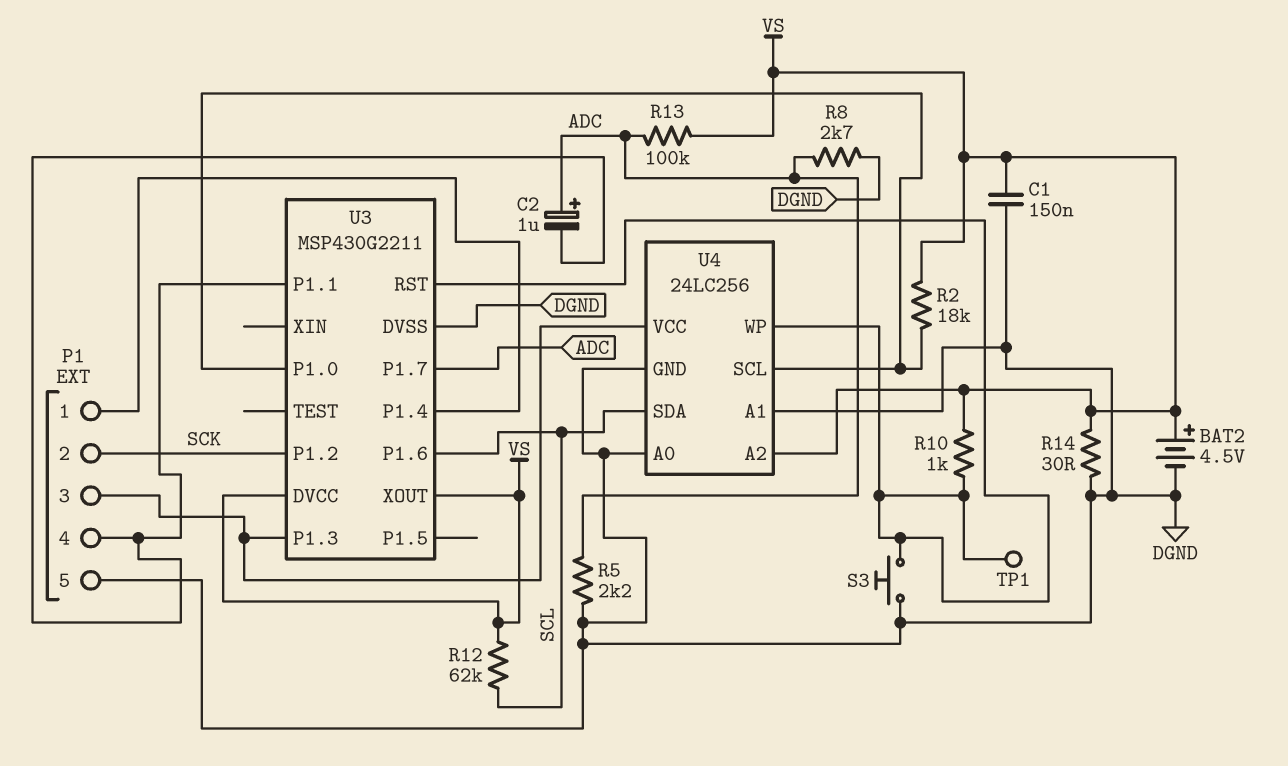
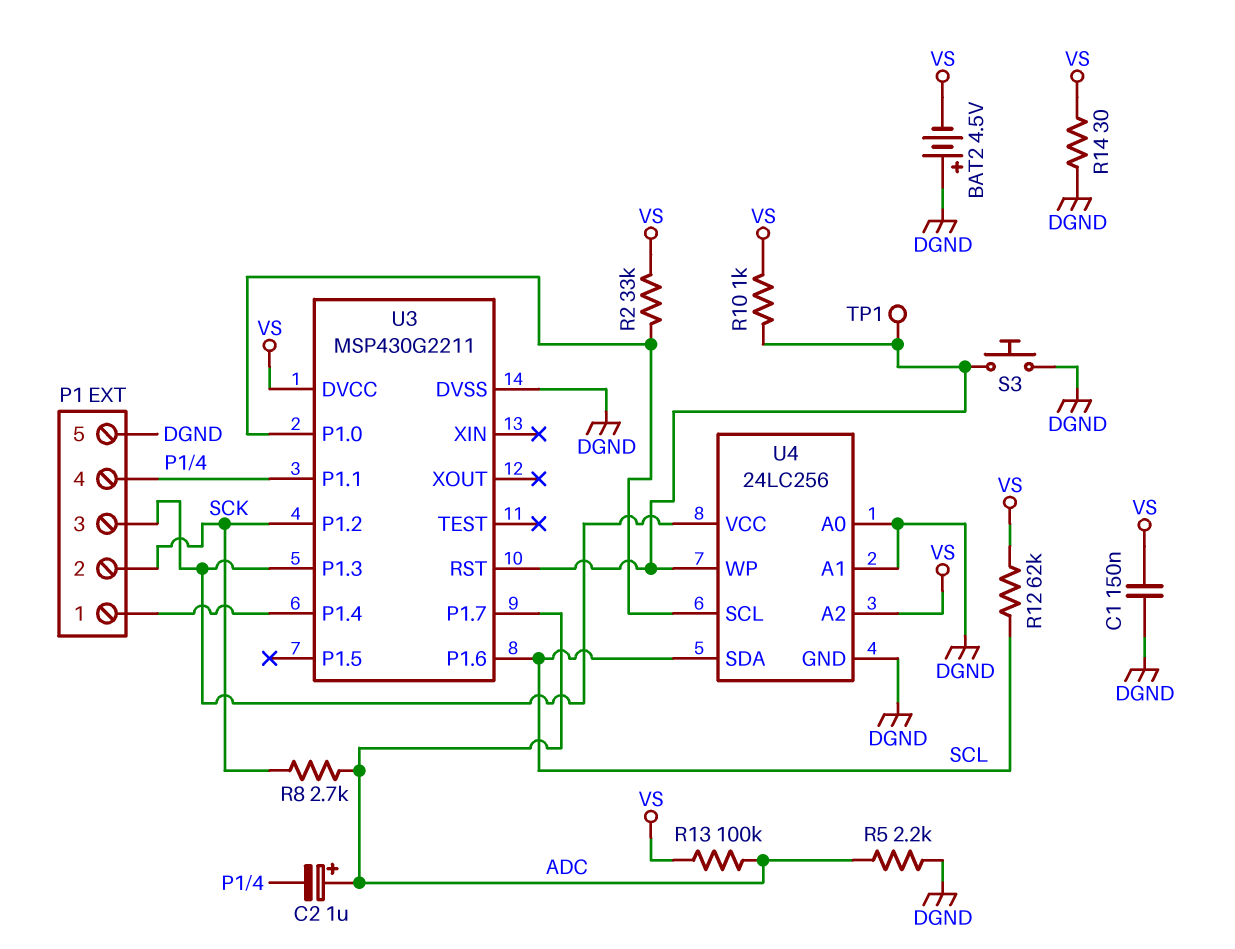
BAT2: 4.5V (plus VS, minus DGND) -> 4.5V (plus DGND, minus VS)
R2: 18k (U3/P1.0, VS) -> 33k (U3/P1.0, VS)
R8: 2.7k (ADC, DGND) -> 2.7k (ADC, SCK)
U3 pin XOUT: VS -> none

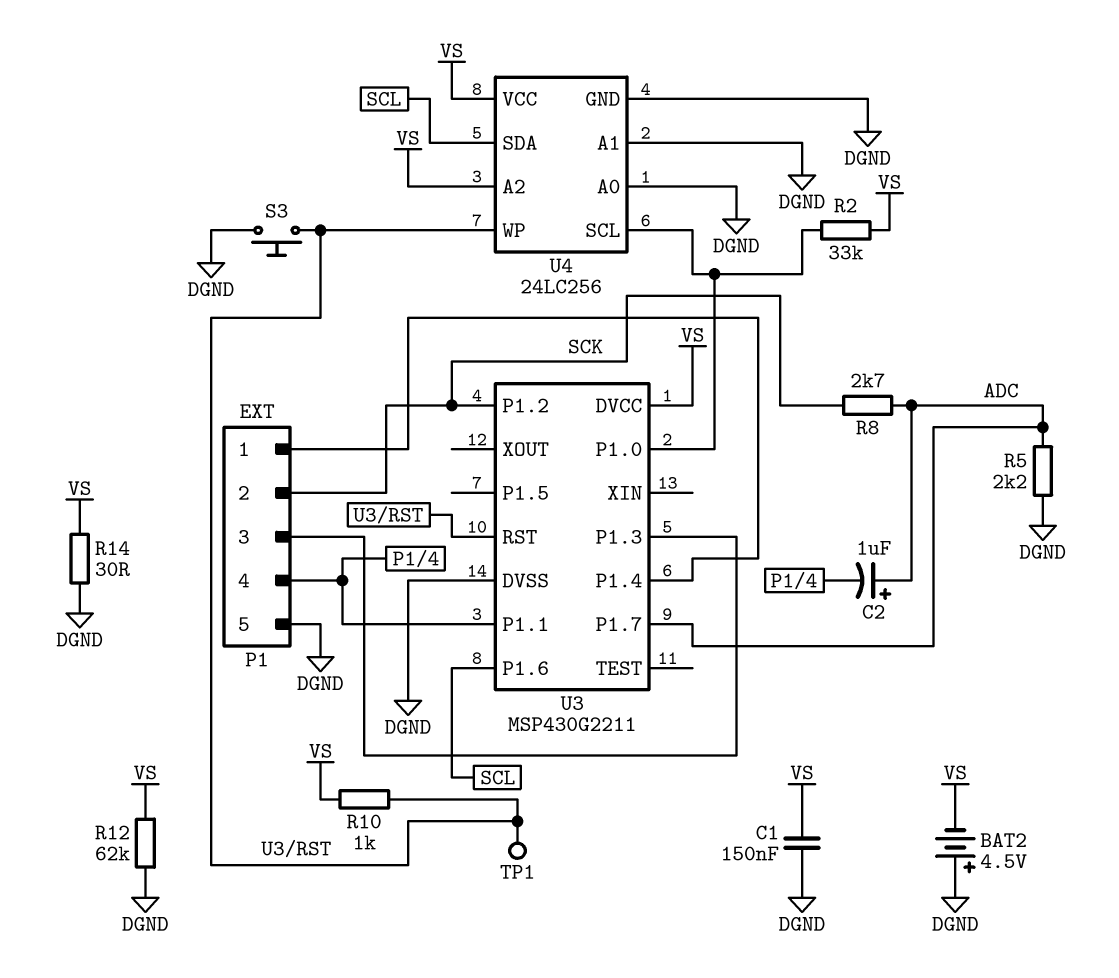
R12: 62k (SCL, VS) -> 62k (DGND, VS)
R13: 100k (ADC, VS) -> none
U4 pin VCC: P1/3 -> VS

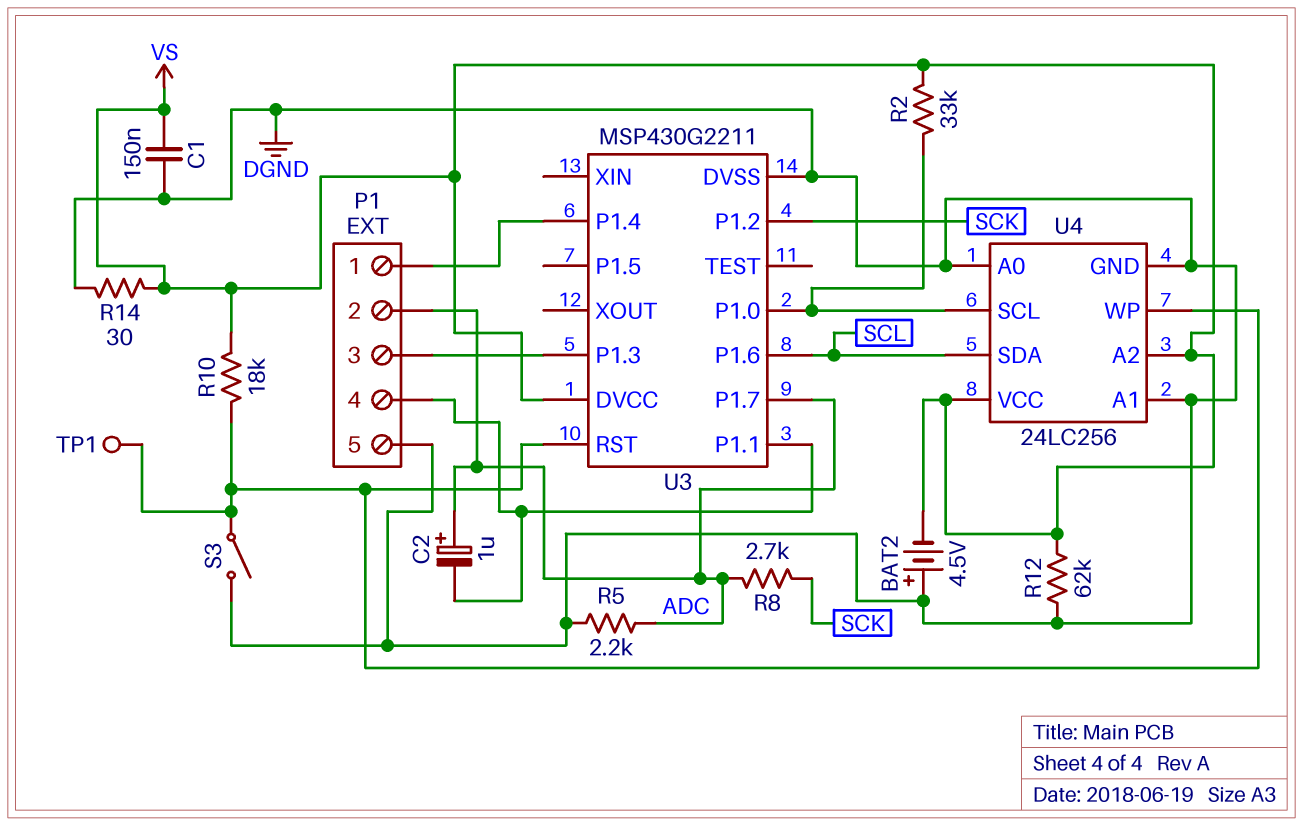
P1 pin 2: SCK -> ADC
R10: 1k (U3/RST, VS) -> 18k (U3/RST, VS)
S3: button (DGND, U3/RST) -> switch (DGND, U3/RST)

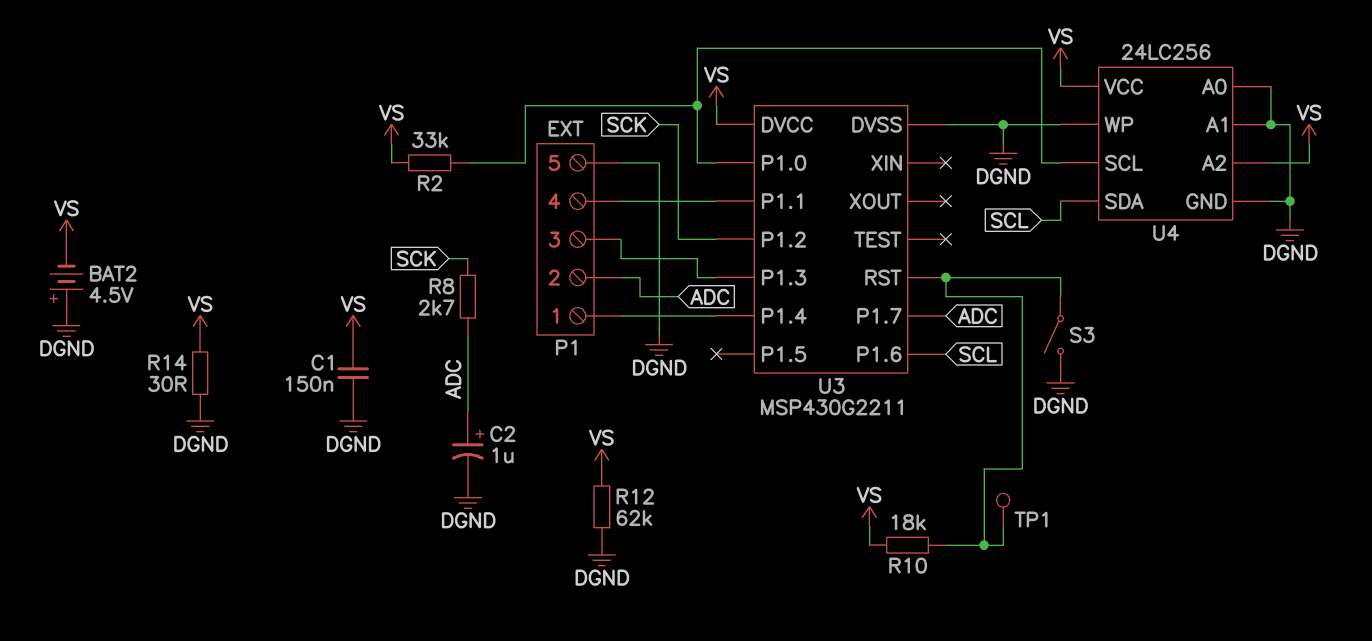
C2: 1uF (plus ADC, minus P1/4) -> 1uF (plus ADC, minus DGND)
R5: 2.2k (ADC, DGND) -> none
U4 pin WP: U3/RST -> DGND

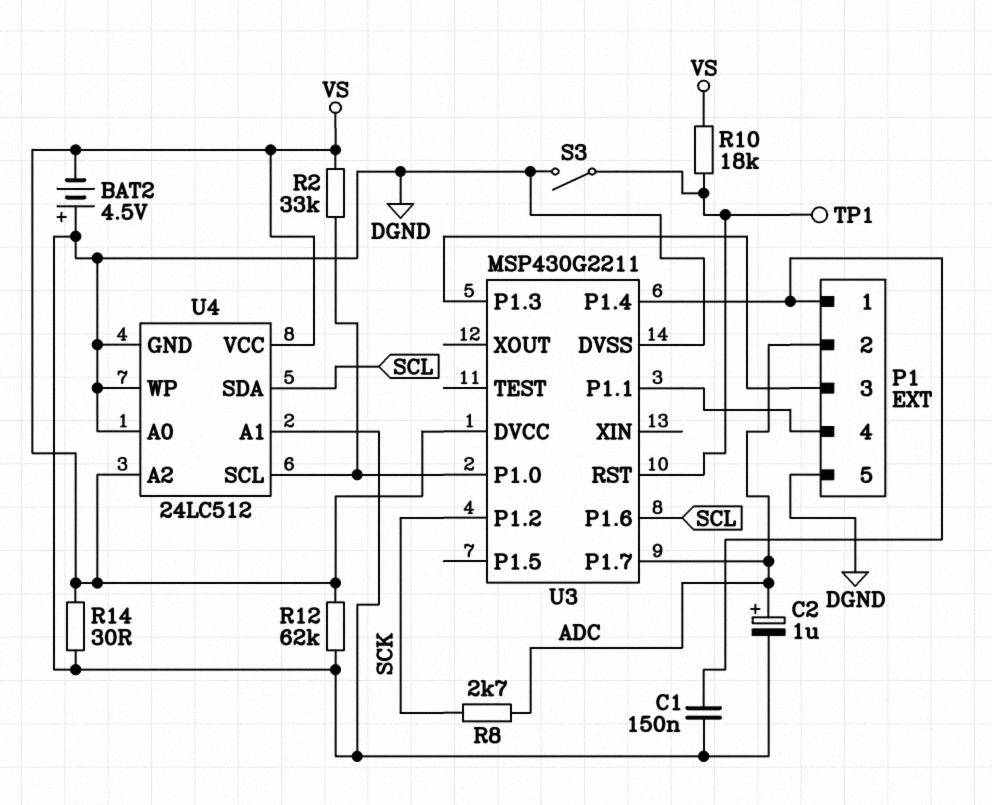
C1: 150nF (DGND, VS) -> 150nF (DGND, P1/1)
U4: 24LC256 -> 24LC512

# Assigned task:
Repeat the data above word for word, without pictures.

# Answer section:
BAT2: 4.5V (plus VS, minus DGND) -> 4.5V (plus DGND, minus VS)
R2: 18k (U3/P1.0, VS) -> 33k (U3/P1.0, VS)
R8: 2.7k (ADC, DGND) -> 2.7k (ADC, SCK)
U3 pin XOUT: VS -> none

R12: 62k (SCL, VS) -> 62k (DGND, VS)
R13: 100k (ADC, VS) -> none
U4 pin VCC: P1/3 -> VS

P1 pin 2: SCK -> ADC
R10: 1k (U3/RST, VS) -> 18k (U3/RST, VS)
S3: button (DGND, U3/RST) -> switch (DGND, U3/RST)

C2: 1uF (plus ADC, minus P1/4) -> 1uF (plus ADC, minus DGND)
R5: 2.2k (ADC, DGND) -> none
U4 pin WP: U3/RST -> DGND

C1: 150nF (DGND, VS) -> 150nF (DGND, P1/1)
U4: 24LC256 -> 24LC512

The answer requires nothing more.